● Exercise prompt:
Wherever a picture appears in the listing, leave it out, and copy the rest exactly.

● Material for the task:
╭──

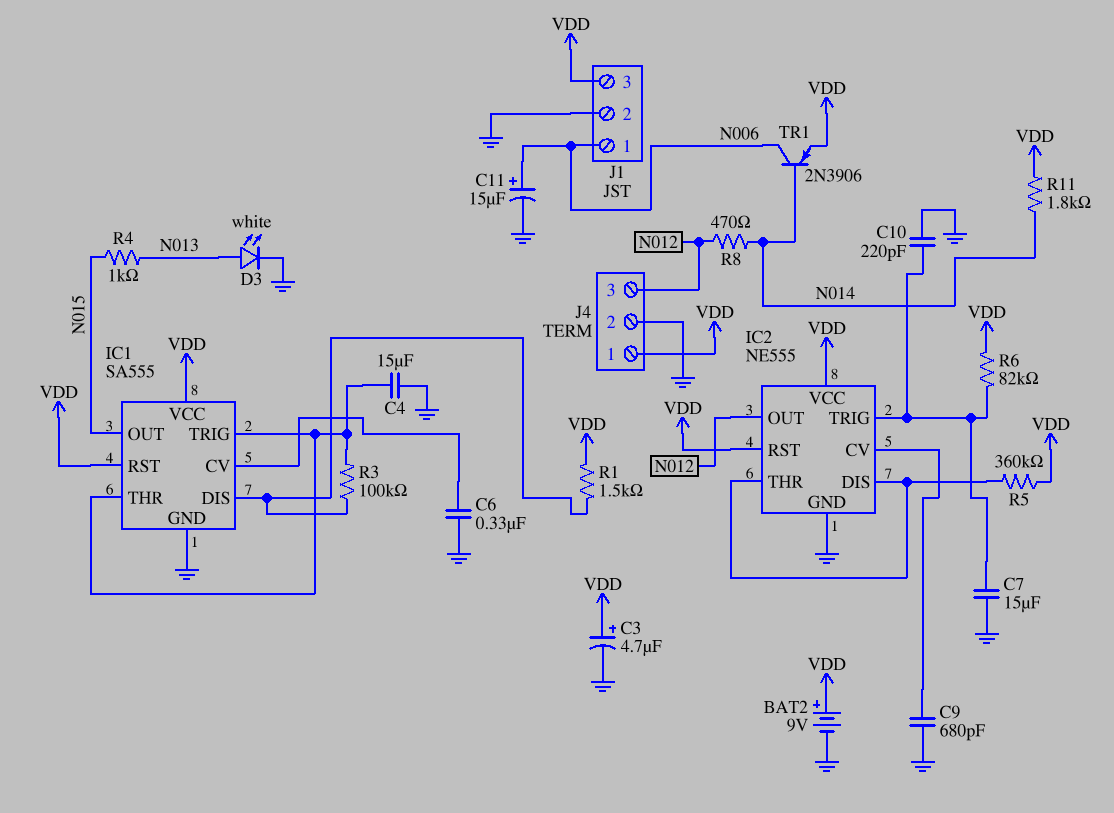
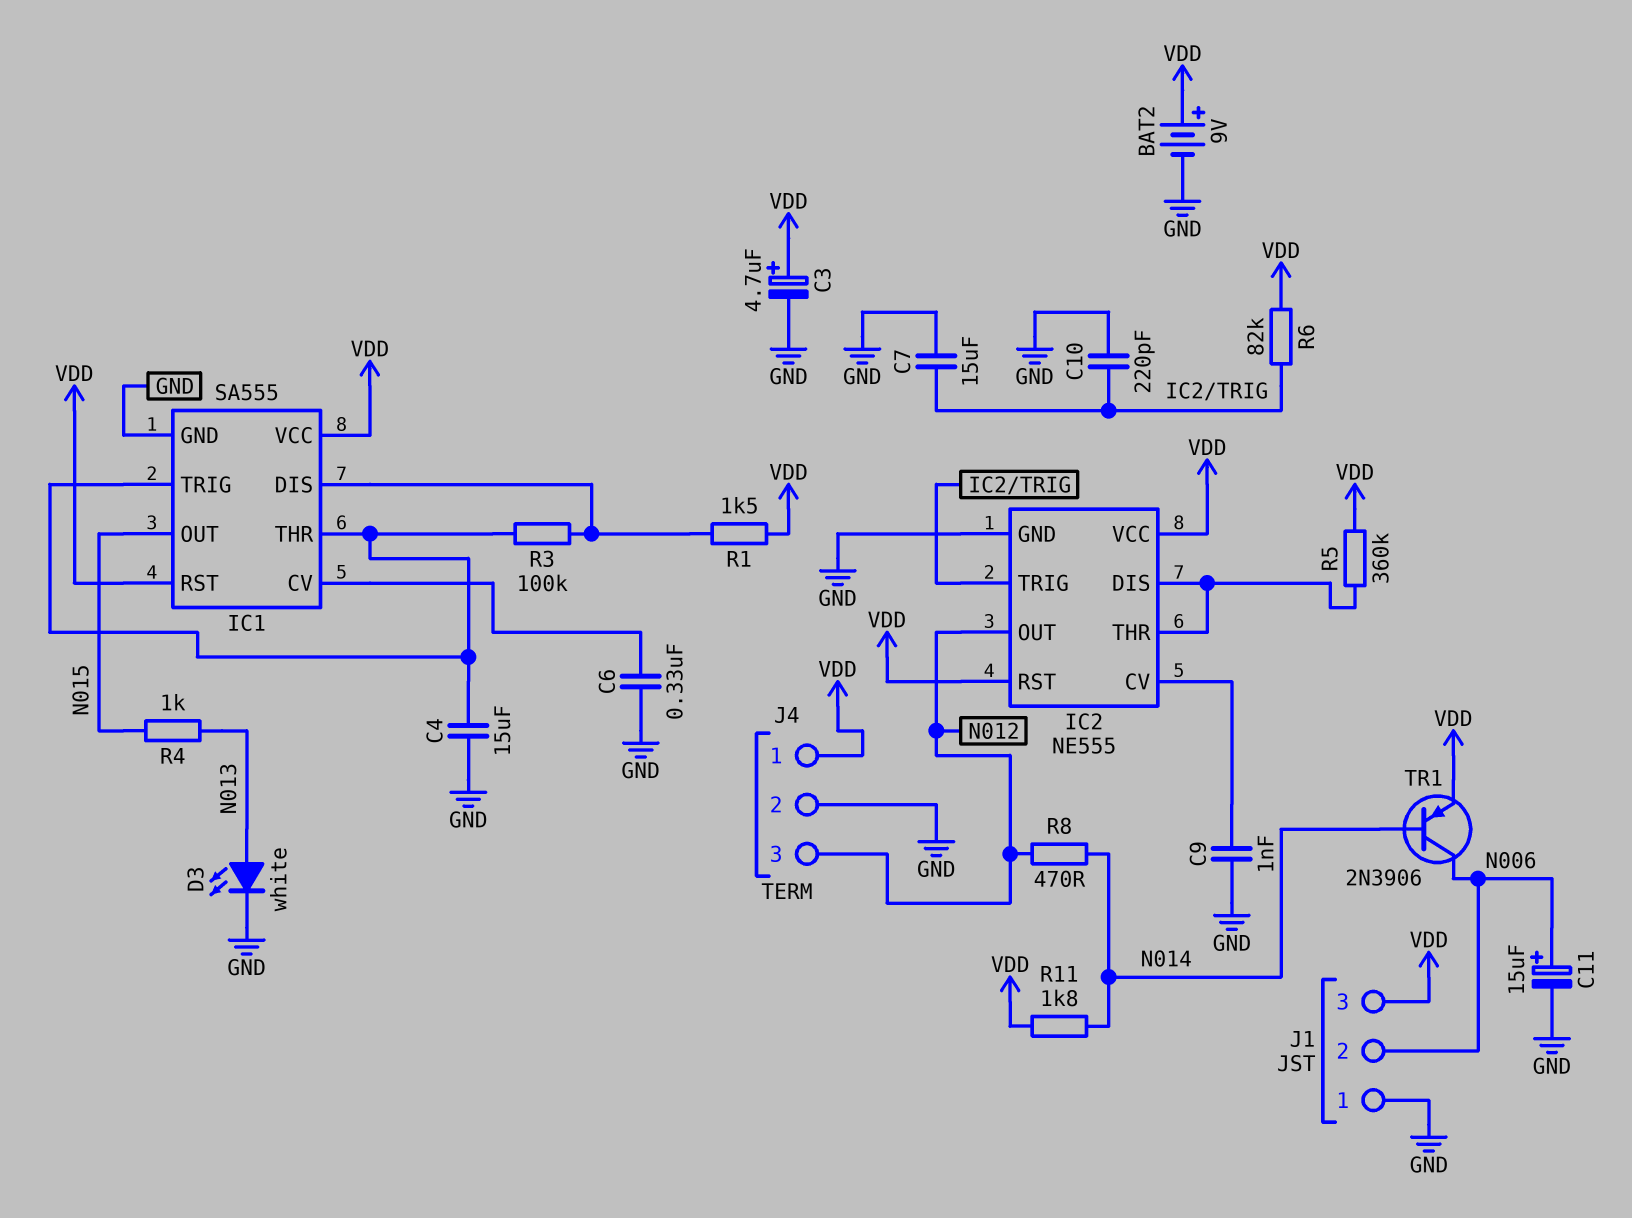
C9: 680pF (GND, IC2/CV) -> 1nF (GND, IC2/CV)
J1 pin 1: N006 -> GND
J1 pin 2: GND -> N006

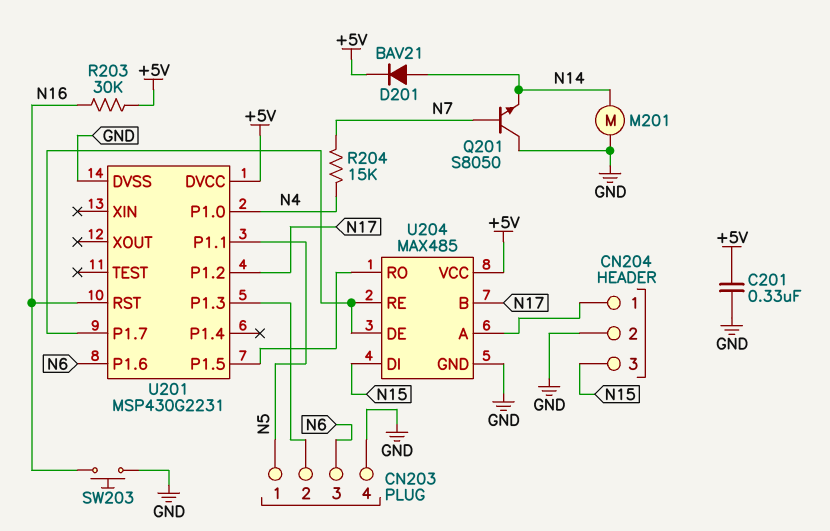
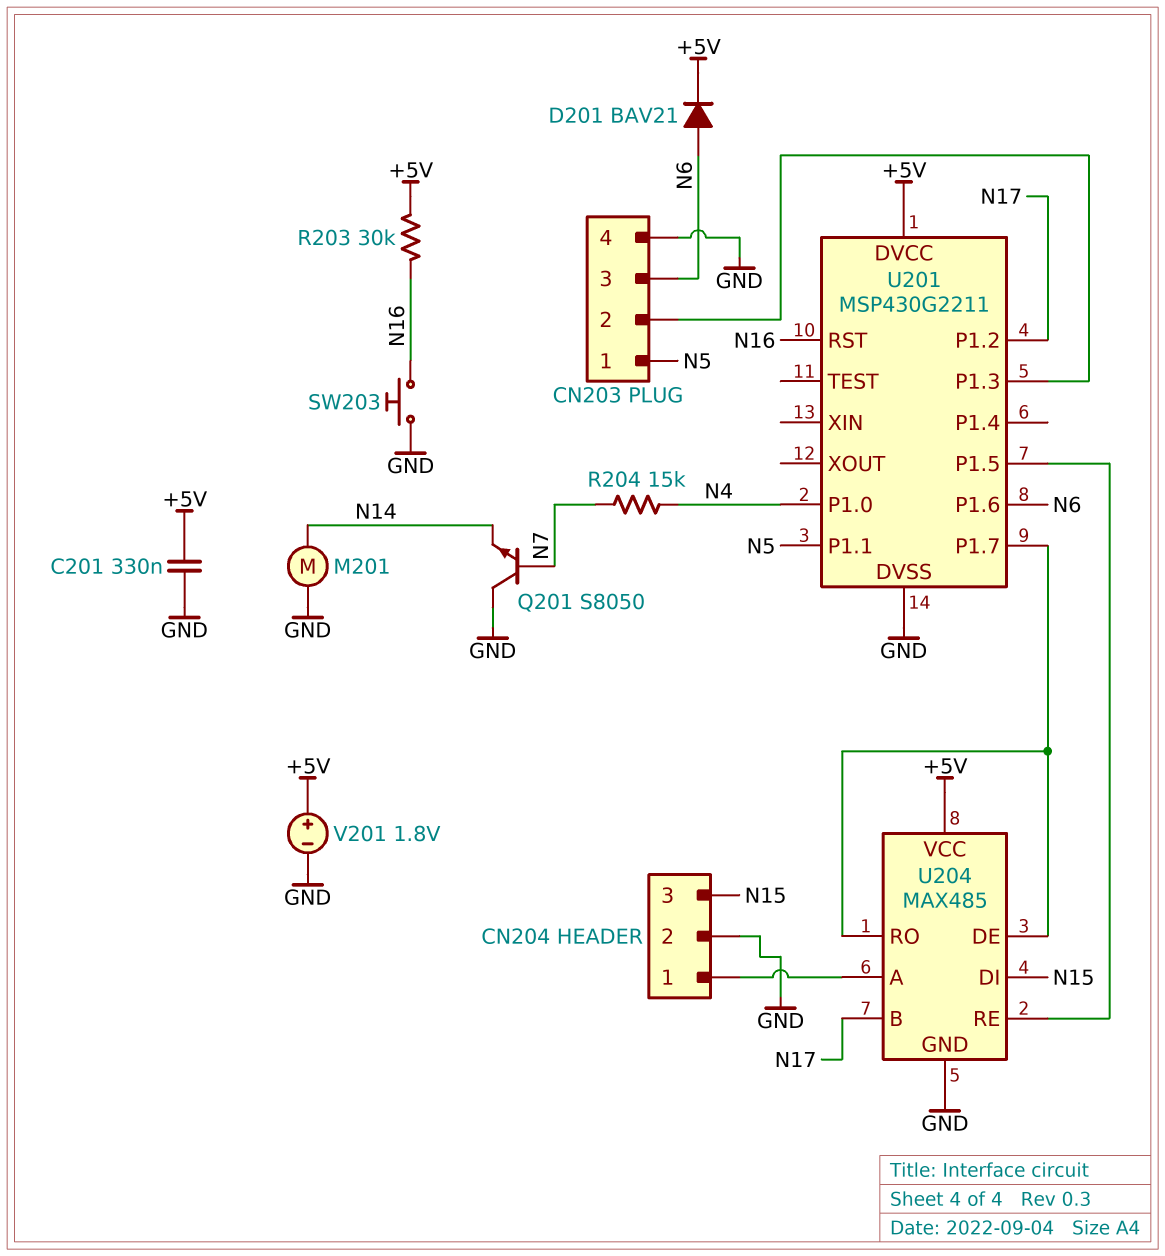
D201: diode BAV21 (A N14, K +5V) -> diode BAV21 (A N6, K +5V)
U201: MSP430G2231 -> MSP430G2211
U204 pin RE: U201/P1.7 -> U201/P1.5
U204 pin RO: U201/P1.5 -> U201/P1.7
V201: none -> 1.8V (plus +5V, minus GND)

╰──

● Result:
C9: 680pF (GND, IC2/CV) -> 1nF (GND, IC2/CV)
J1 pin 1: N006 -> GND
J1 pin 2: GND -> N006

D201: diode BAV21 (A N14, K +5V) -> diode BAV21 (A N6, K +5V)
U201: MSP430G2231 -> MSP430G2211
U204 pin RE: U201/P1.7 -> U201/P1.5
U204 pin RO: U201/P1.5 -> U201/P1.7
V201: none -> 1.8V (plus +5V, minus GND)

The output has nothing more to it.